▶ Task inputs:
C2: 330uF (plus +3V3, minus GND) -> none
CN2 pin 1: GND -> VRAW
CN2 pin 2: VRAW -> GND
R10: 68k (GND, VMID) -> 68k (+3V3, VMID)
* * *
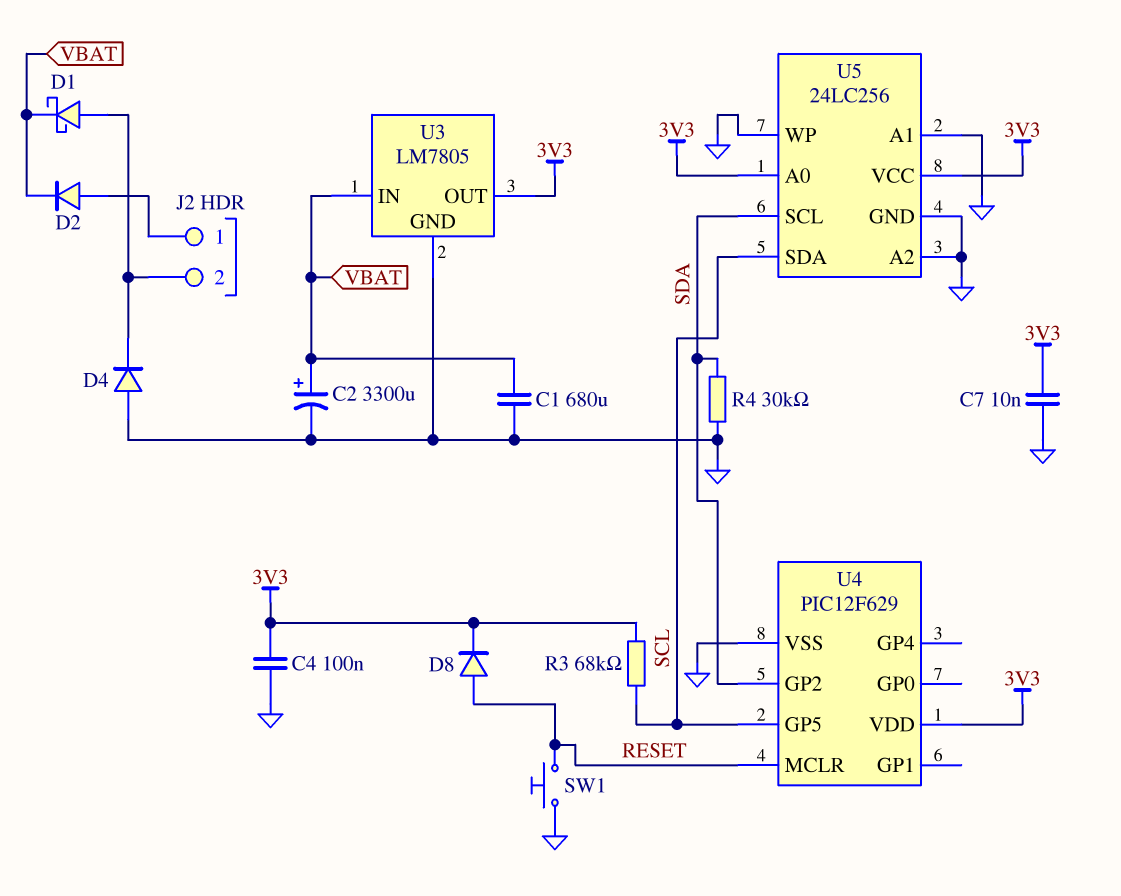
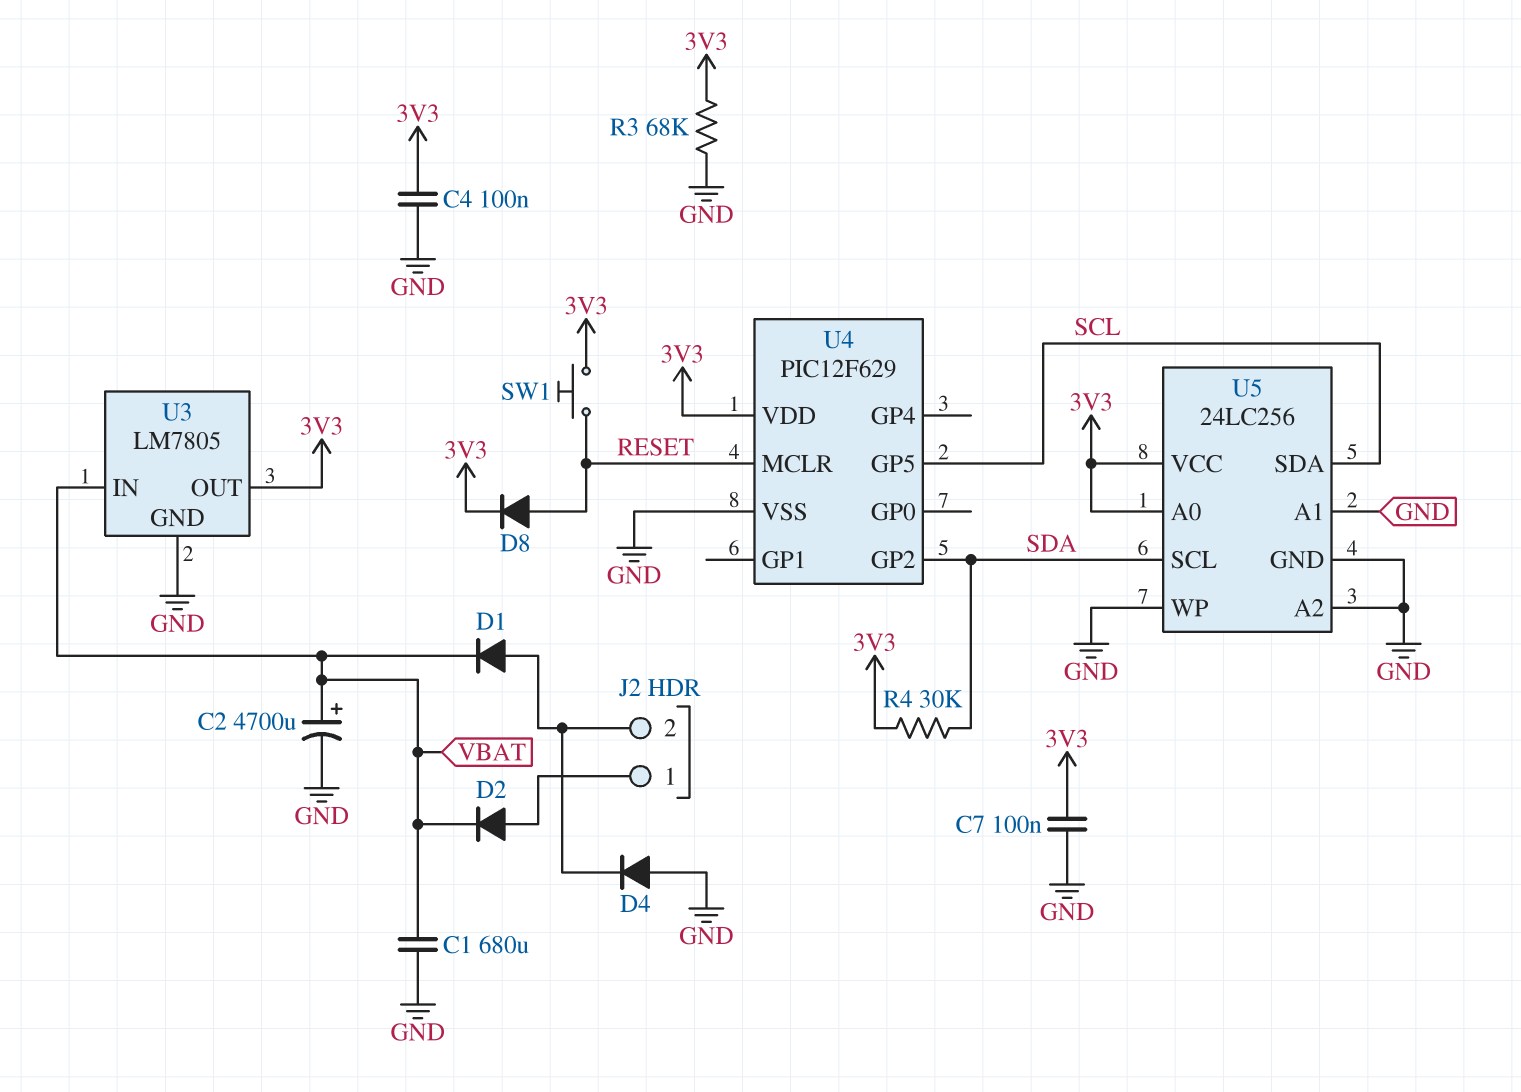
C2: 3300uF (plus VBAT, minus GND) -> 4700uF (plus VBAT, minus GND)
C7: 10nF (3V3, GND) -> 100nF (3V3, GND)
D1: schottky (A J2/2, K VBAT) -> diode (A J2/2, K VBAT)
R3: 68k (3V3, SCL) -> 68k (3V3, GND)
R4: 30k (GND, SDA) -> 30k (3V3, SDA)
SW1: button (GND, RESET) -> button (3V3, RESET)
--
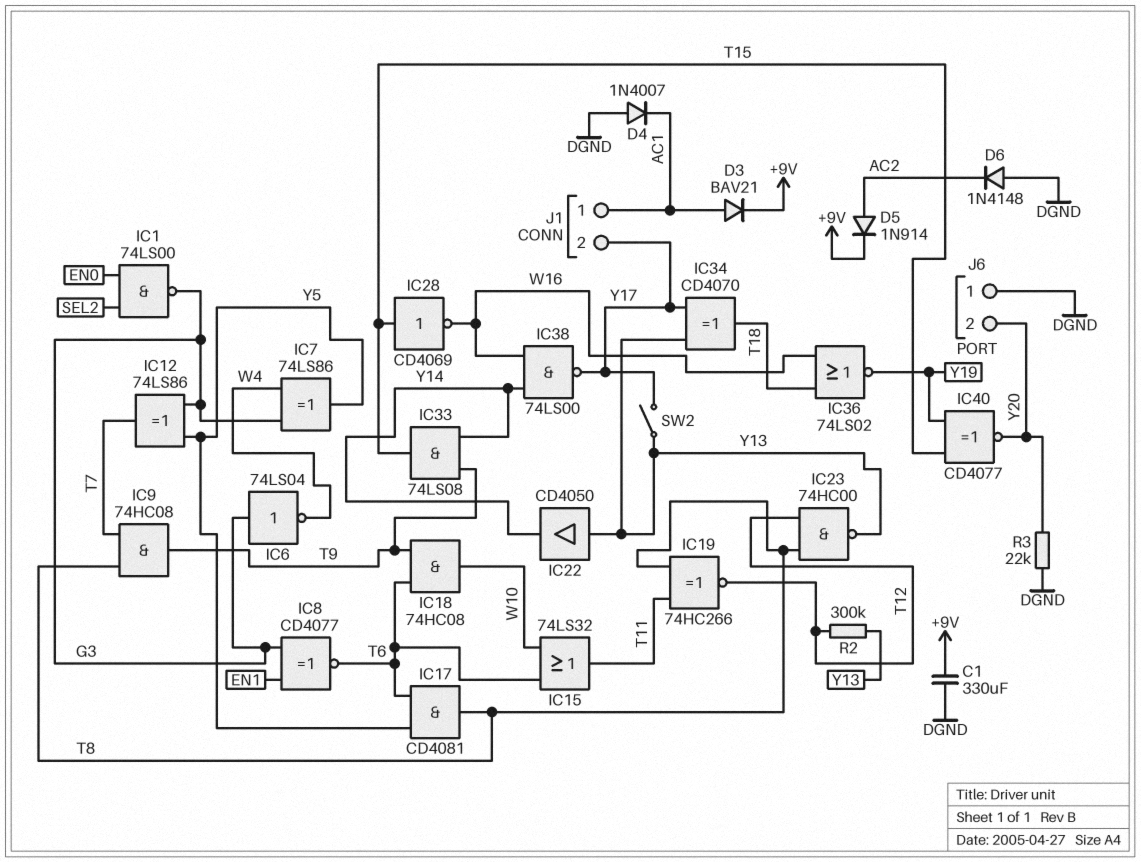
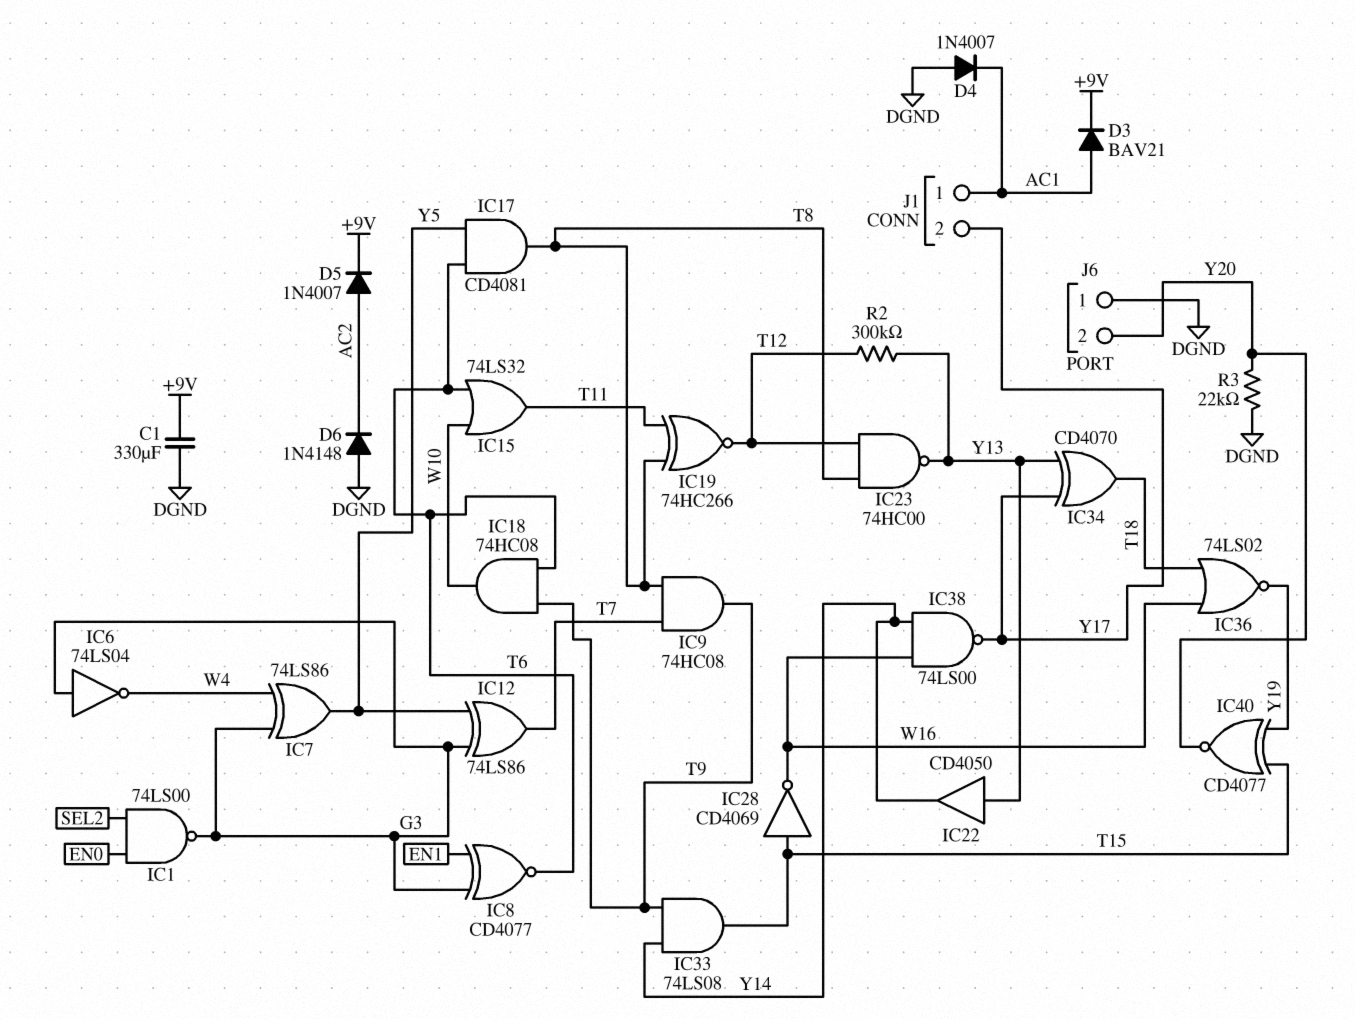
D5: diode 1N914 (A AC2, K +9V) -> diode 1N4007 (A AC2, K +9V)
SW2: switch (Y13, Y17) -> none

▶ Aim of the task: Find every line above that includes the word "none", then state how many there are and nothing more.

▶ Written reply: 2